### What is needed
Transcribe exactly the span of lines that begins the records and ends with the line holding "J102 pin 1: +3V3 -> none", both boundary lines included.

[Before-and-after change records]
%%
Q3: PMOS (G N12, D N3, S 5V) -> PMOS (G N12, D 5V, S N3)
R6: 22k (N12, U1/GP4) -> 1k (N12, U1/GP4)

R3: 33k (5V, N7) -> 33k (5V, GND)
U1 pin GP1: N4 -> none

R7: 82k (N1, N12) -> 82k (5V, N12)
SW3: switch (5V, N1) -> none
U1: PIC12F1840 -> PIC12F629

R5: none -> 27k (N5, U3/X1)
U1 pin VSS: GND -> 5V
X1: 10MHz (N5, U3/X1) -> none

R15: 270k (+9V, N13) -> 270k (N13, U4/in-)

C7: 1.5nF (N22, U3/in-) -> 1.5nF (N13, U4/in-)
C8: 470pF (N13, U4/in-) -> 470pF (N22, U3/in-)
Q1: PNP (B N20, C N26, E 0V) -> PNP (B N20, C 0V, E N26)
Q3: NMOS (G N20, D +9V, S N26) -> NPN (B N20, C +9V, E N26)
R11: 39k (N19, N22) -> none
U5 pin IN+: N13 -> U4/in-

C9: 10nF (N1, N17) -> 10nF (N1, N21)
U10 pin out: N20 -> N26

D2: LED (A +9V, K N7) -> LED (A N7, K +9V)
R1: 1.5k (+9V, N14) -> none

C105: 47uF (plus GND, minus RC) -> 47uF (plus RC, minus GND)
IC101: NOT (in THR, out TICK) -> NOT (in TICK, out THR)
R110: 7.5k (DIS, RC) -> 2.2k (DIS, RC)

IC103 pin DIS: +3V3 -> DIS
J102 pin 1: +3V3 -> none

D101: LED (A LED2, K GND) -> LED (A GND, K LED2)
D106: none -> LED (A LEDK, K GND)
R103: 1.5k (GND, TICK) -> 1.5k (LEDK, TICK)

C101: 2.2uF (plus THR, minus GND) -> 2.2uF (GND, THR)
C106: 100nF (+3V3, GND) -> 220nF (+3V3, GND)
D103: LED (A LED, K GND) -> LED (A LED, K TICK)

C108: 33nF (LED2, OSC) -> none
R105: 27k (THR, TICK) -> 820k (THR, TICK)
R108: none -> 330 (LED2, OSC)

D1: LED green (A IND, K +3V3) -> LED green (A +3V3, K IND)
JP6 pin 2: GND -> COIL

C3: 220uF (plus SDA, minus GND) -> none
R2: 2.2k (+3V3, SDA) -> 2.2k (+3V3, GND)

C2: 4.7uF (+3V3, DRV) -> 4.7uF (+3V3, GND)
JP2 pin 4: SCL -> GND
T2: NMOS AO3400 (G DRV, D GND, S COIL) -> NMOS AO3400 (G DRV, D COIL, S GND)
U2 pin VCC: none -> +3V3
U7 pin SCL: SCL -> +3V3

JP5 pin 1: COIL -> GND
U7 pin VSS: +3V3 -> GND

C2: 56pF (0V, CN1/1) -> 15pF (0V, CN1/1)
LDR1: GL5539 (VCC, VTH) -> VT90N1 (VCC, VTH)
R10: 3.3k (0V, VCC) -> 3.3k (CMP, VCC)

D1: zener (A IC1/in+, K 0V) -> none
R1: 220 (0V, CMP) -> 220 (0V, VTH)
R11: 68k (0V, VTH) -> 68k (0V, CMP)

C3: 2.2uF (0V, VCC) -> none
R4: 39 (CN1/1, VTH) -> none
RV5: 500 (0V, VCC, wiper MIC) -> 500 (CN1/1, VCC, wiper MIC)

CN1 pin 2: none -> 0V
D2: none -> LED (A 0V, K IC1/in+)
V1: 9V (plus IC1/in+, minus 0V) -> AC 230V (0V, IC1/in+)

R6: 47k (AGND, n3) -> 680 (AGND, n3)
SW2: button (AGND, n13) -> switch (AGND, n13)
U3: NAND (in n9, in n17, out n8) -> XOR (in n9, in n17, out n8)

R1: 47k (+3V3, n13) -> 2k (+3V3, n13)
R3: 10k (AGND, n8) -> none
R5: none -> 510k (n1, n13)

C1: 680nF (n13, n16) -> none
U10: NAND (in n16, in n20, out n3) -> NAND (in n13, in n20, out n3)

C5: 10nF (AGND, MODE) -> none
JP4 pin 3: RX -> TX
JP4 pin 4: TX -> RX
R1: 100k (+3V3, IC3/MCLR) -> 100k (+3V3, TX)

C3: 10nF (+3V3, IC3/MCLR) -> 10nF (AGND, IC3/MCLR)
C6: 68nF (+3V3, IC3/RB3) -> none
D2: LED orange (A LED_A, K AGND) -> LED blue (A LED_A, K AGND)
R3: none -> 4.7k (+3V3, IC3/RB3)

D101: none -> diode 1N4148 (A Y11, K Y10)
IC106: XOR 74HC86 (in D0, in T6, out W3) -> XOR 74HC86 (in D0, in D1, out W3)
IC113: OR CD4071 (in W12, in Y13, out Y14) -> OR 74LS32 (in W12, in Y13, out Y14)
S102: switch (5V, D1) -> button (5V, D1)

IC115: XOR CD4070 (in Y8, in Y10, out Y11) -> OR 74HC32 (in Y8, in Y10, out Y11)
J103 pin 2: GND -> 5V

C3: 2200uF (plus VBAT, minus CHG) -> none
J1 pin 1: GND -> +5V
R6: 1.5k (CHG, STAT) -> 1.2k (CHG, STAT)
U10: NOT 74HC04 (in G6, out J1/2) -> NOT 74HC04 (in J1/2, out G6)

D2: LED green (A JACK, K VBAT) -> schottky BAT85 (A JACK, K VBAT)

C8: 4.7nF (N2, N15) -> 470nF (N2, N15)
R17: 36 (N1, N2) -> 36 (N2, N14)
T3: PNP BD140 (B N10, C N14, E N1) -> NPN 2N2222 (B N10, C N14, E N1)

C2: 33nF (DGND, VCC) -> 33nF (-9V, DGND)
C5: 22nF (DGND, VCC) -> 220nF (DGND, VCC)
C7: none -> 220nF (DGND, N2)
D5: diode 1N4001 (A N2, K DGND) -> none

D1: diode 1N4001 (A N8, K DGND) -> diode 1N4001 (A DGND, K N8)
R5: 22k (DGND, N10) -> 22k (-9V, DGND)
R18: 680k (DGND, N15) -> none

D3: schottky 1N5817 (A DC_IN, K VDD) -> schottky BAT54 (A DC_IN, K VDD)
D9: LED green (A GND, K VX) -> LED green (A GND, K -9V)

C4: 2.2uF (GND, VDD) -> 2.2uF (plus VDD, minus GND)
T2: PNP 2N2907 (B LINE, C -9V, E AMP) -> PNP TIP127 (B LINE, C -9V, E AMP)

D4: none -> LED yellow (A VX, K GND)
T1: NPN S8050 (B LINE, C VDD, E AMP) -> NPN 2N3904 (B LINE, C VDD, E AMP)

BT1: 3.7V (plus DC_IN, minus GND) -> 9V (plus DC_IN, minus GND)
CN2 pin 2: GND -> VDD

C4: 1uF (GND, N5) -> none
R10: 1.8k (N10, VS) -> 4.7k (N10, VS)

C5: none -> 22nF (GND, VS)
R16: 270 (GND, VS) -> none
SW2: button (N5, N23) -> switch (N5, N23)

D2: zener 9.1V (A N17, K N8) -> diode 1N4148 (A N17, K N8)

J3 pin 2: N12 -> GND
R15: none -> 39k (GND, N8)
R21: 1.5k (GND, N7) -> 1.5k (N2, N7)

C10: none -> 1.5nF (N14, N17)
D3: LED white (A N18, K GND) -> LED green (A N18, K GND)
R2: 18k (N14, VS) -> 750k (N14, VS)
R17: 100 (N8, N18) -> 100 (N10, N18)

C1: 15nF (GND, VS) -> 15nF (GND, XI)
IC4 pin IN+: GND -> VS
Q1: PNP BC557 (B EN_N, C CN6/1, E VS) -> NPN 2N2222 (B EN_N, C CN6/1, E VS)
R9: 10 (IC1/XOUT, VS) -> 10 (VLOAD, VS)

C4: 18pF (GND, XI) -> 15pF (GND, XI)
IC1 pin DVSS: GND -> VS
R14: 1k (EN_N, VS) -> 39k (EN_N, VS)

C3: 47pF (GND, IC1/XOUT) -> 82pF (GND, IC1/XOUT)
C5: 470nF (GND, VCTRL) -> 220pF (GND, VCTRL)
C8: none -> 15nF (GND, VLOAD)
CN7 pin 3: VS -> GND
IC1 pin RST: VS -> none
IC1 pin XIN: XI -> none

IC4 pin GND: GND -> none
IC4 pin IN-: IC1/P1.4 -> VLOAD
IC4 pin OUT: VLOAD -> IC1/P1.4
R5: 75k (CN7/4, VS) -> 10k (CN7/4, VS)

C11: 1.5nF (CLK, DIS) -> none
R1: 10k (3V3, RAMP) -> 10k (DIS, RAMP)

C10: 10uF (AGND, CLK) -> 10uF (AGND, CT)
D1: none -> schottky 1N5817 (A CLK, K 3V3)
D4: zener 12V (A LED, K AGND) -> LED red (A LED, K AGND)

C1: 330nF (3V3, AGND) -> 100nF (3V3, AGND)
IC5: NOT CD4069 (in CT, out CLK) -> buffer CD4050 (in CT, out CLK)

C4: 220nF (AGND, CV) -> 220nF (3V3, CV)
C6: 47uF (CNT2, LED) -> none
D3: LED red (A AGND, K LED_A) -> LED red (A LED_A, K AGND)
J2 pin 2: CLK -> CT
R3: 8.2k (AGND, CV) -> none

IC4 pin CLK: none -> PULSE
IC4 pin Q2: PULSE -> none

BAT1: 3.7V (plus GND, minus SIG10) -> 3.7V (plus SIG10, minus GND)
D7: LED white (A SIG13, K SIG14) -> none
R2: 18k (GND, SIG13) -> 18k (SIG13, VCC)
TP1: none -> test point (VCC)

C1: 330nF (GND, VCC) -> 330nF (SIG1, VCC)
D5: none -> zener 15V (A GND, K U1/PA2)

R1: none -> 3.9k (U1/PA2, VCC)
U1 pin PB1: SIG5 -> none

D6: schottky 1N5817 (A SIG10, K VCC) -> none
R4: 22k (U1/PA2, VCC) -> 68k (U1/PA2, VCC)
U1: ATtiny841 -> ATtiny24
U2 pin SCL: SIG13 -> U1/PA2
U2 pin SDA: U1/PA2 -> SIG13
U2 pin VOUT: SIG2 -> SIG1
%%
### Result of the task
Q3: PMOS (G N12, D N3, S 5V) -> PMOS (G N12, D 5V, S N3)
R6: 22k (N12, U1/GP4) -> 1k (N12, U1/GP4)

R3: 33k (5V, N7) -> 33k (5V, GND)
U1 pin GP1: N4 -> none

R7: 82k (N1, N12) -> 82k (5V, N12)
SW3: switch (5V, N1) -> none
U1: PIC12F1840 -> PIC12F629

R5: none -> 27k (N5, U3/X1)
U1 pin VSS: GND -> 5V
X1: 10MHz (N5, U3/X1) -> none

R15: 270k (+9V, N13) -> 270k (N13, U4/in-)

C7: 1.5nF (N22, U3/in-) -> 1.5nF (N13, U4/in-)
C8: 470pF (N13, U4/in-) -> 470pF (N22, U3/in-)
Q1: PNP (B N20, C N26, E 0V) -> PNP (B N20, C 0V, E N26)
Q3: NMOS (G N20, D +9V, S N26) -> NPN (B N20, C +9V, E N26)
R11: 39k (N19, N22) -> none
U5 pin IN+: N13 -> U4/in-

C9: 10nF (N1, N17) -> 10nF (N1, N21)
U10 pin out: N20 -> N26

D2: LED (A +9V, K N7) -> LED (A N7, K +9V)
R1: 1.5k (+9V, N14) -> none

C105: 47uF (plus GND, minus RC) -> 47uF (plus RC, minus GND)
IC101: NOT (in THR, out TICK) -> NOT (in TICK, out THR)
R110: 7.5k (DIS, RC) -> 2.2k (DIS, RC)

IC103 pin DIS: +3V3 -> DIS
J102 pin 1: +3V3 -> none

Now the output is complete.